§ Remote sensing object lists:
---+---

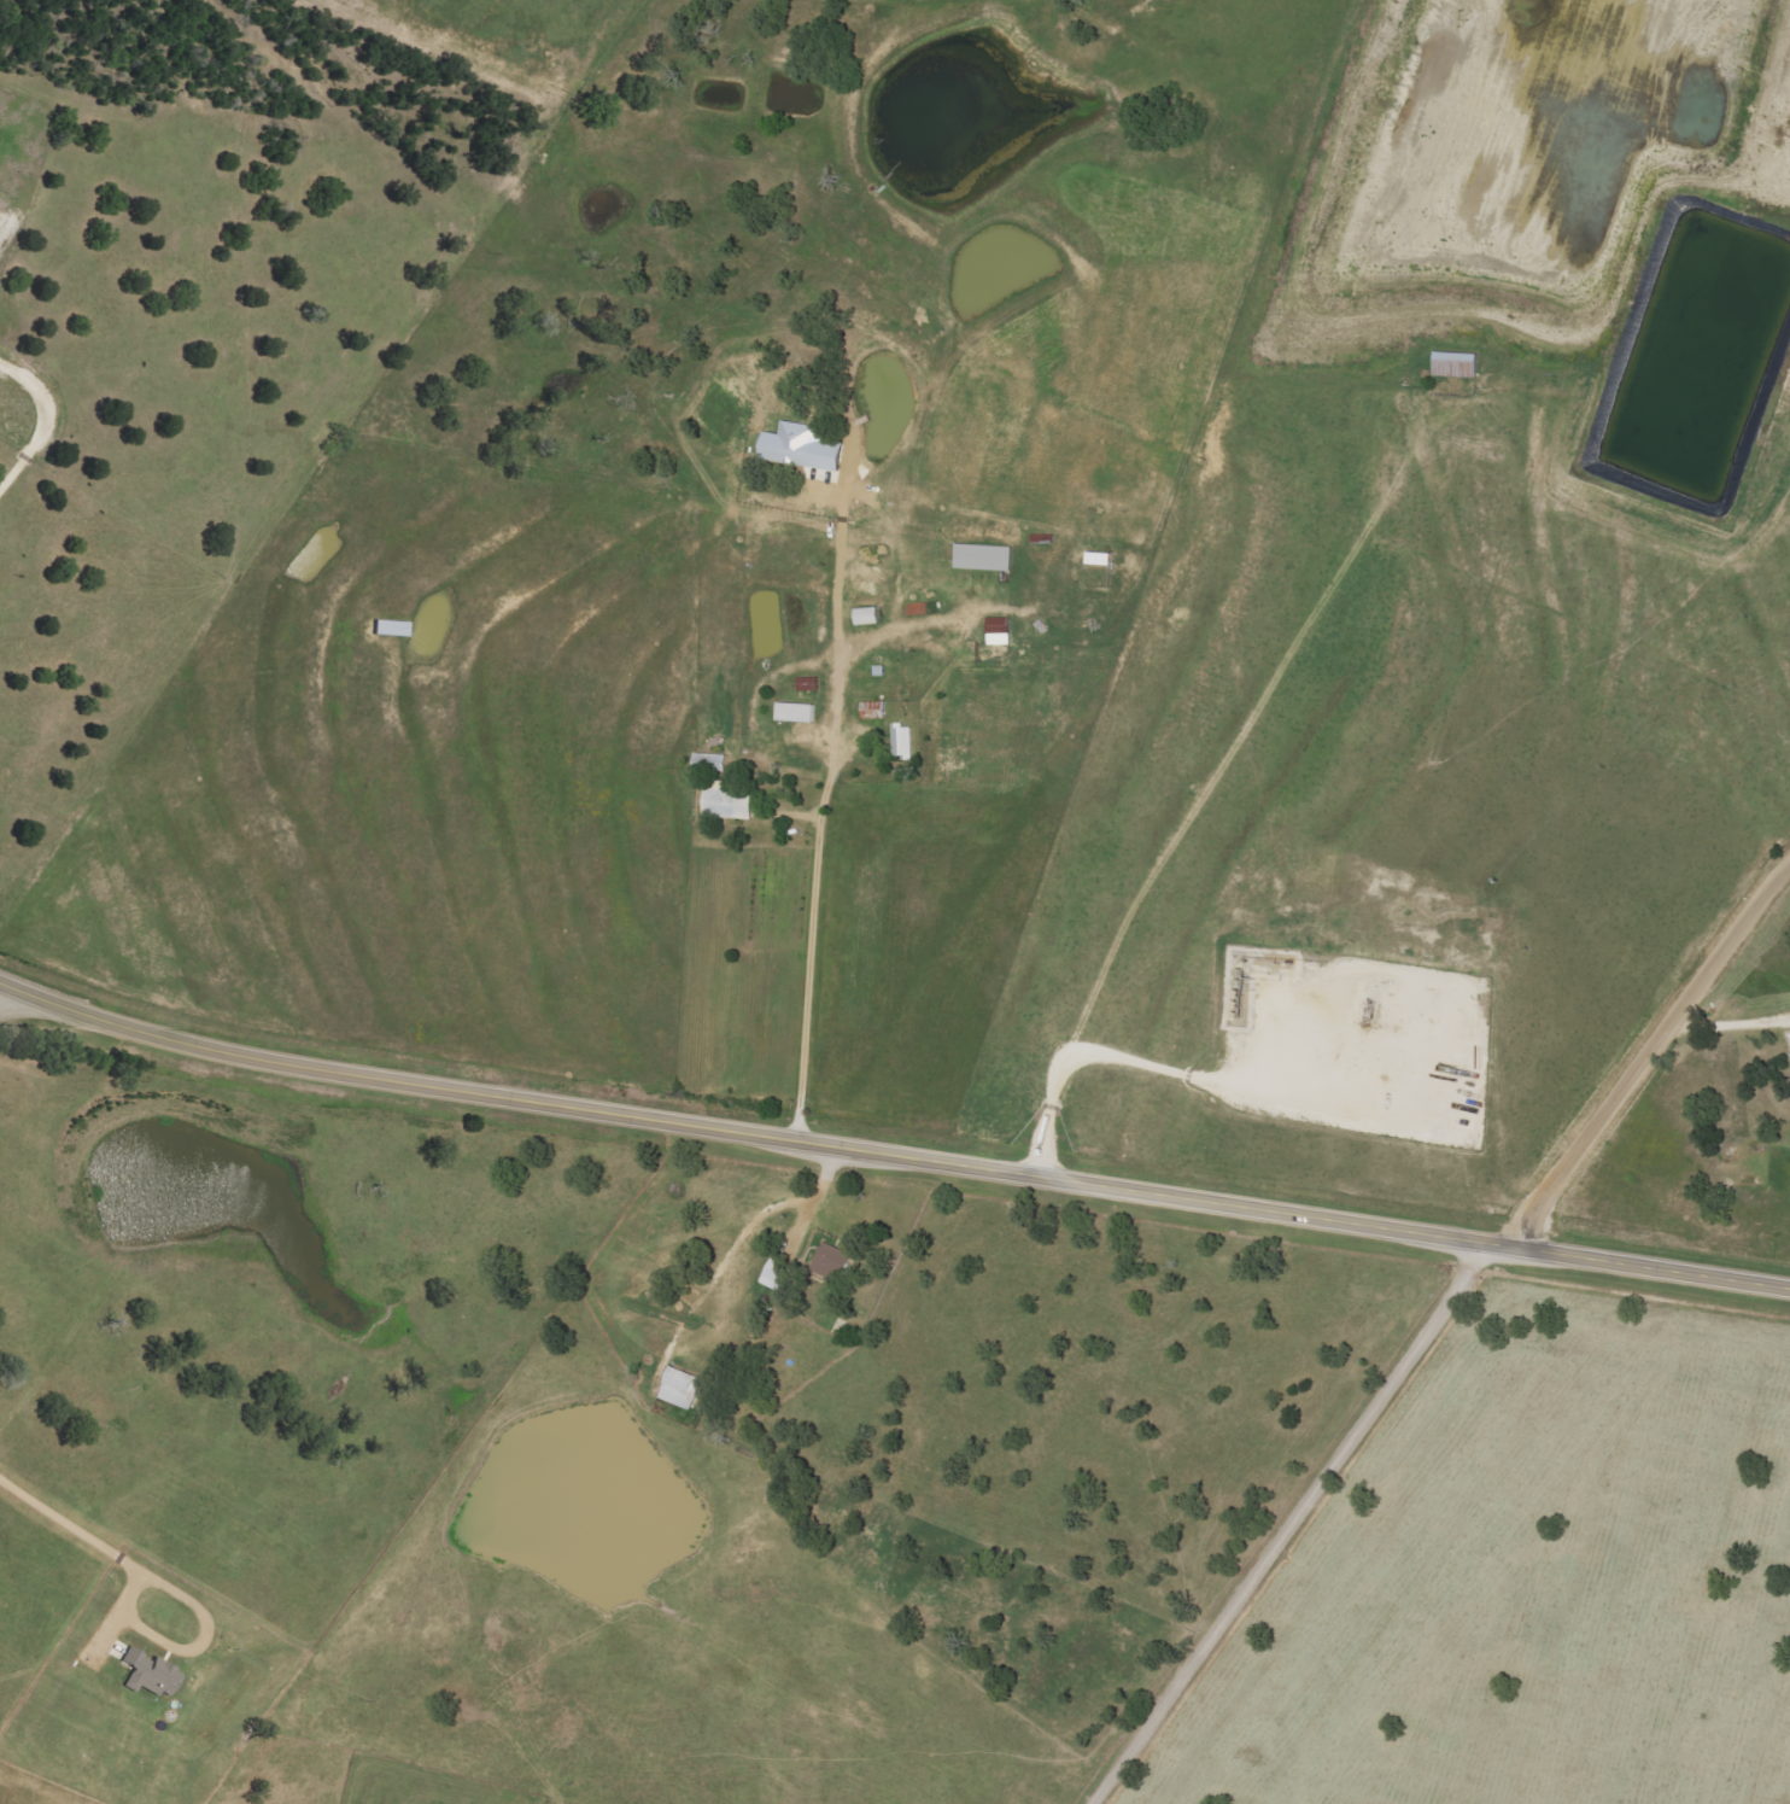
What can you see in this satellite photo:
building: (1453, 365)
building: (806, 448)
building: (988, 558)
building: (1103, 559)
building: (921, 609)
building: (871, 617)
building: (1002, 630)
building: (812, 688)
building: (877, 710)
building: (801, 713)
building: (906, 742)
building: (734, 805)
road: (810, 941)
road: (10, 998)
road: (1648, 1050)
building: (1789, 1054)
road: (890, 1153)
building: (829, 1261)
building: (773, 1274)
building: (679, 1388)
road: (1290, 1521)
road: (70, 1525)
road: (187, 1649)
building: (154, 1673)

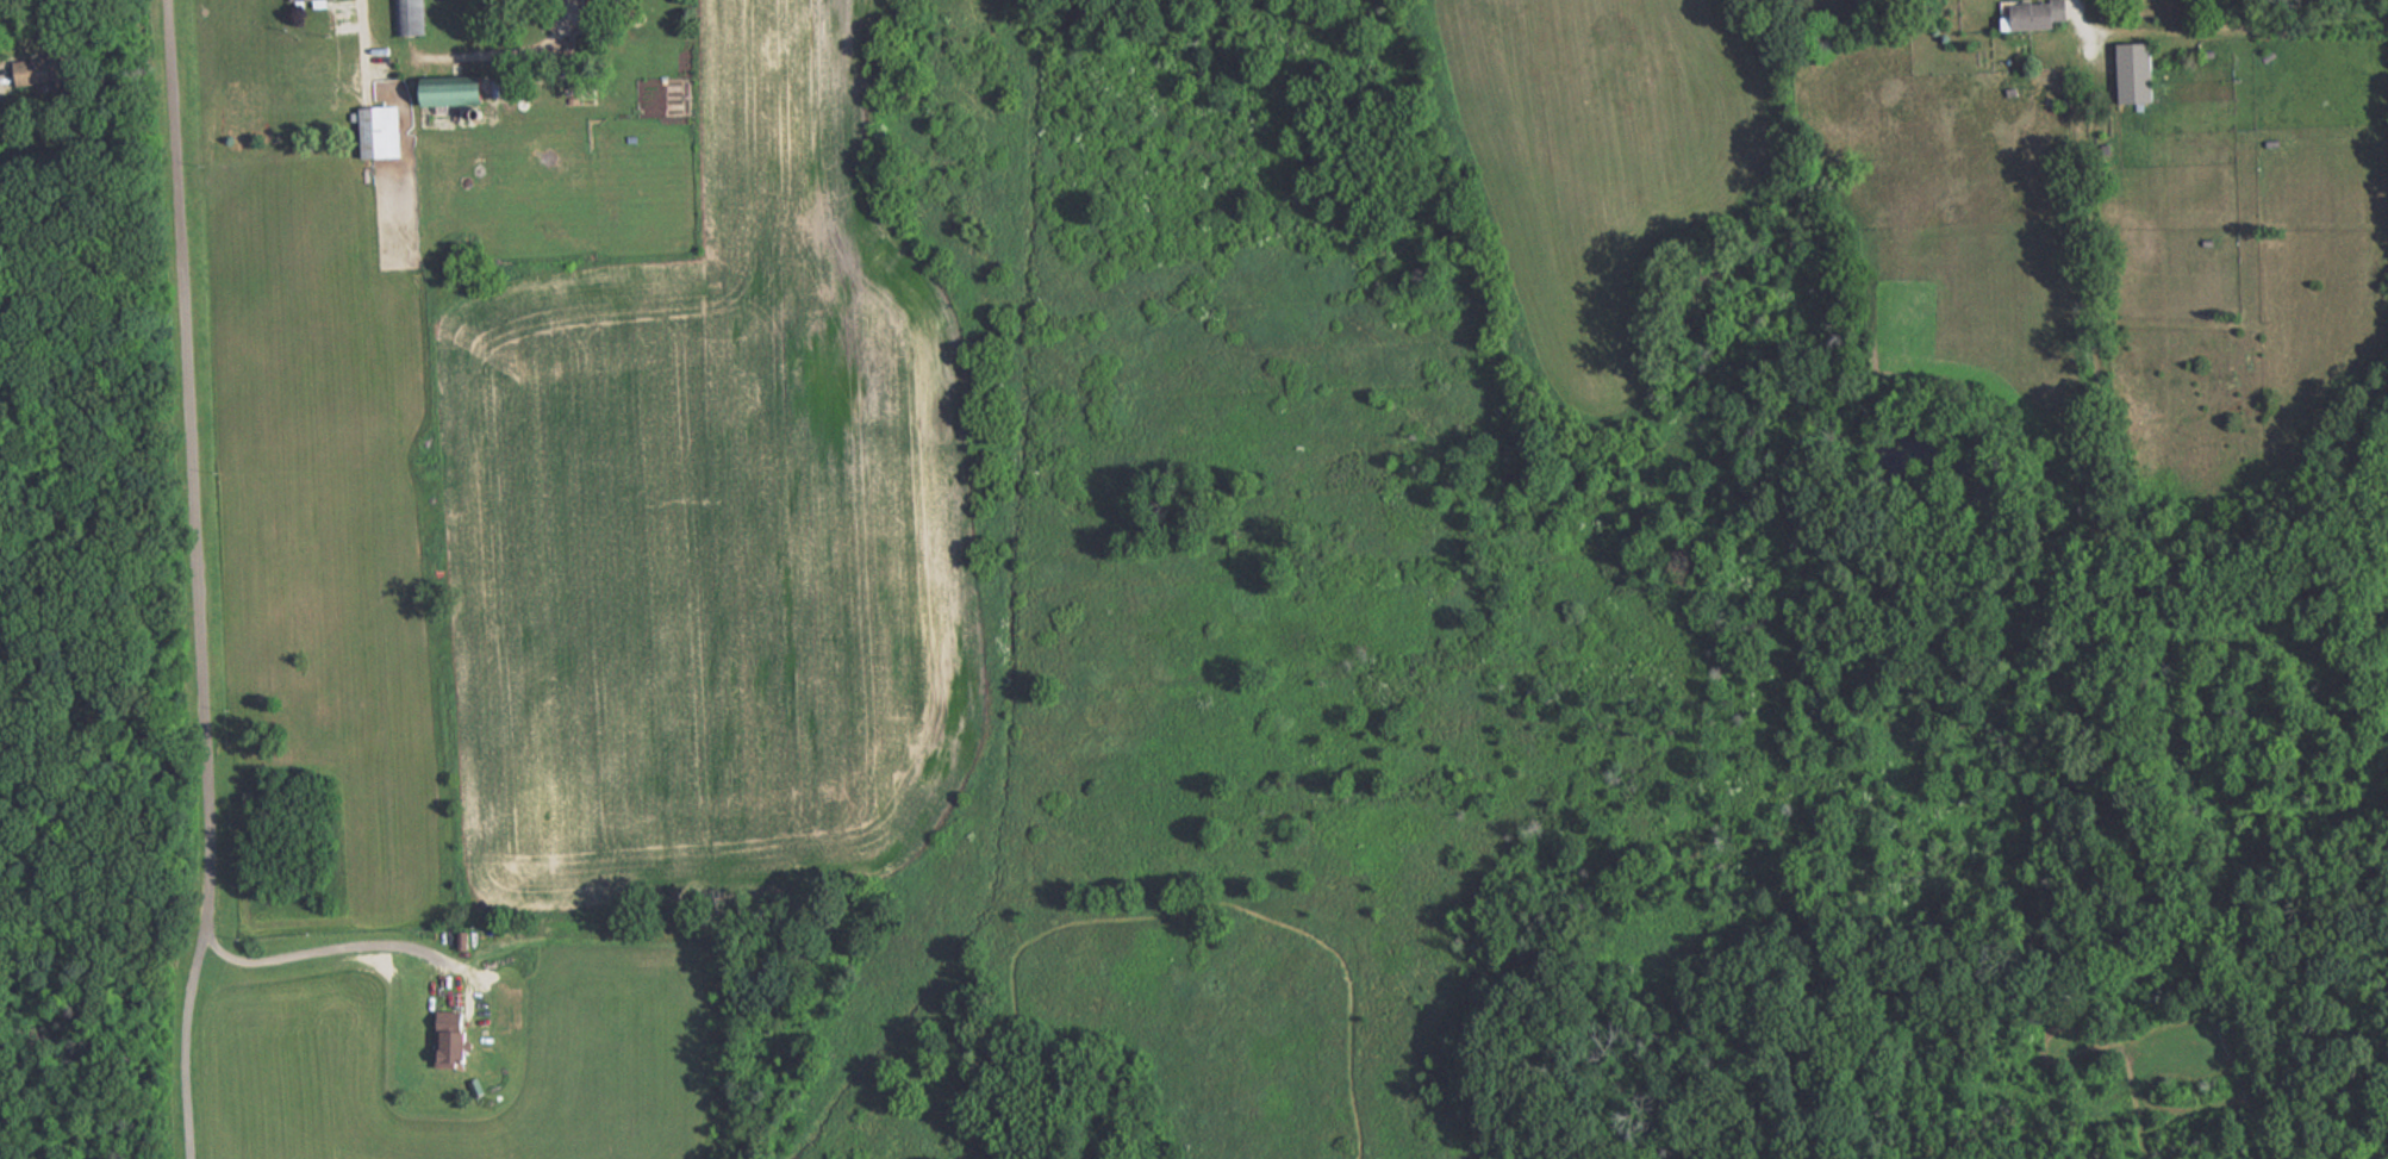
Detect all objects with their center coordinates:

---+---

§ What you will do: Each entry above is to be written out again unchanged, apart from the pictures, which are left out.

§ Answer:
What can you see in this satellite photo:
building: (1453, 365)
building: (806, 448)
building: (988, 558)
building: (1103, 559)
building: (921, 609)
building: (871, 617)
building: (1002, 630)
building: (812, 688)
building: (877, 710)
building: (801, 713)
building: (906, 742)
building: (734, 805)
road: (810, 941)
road: (10, 998)
road: (1648, 1050)
building: (1789, 1054)
road: (890, 1153)
building: (829, 1261)
building: (773, 1274)
building: (679, 1388)
road: (1290, 1521)
road: (70, 1525)
road: (187, 1649)
building: (154, 1673)

Detect all objects with their center coordinates:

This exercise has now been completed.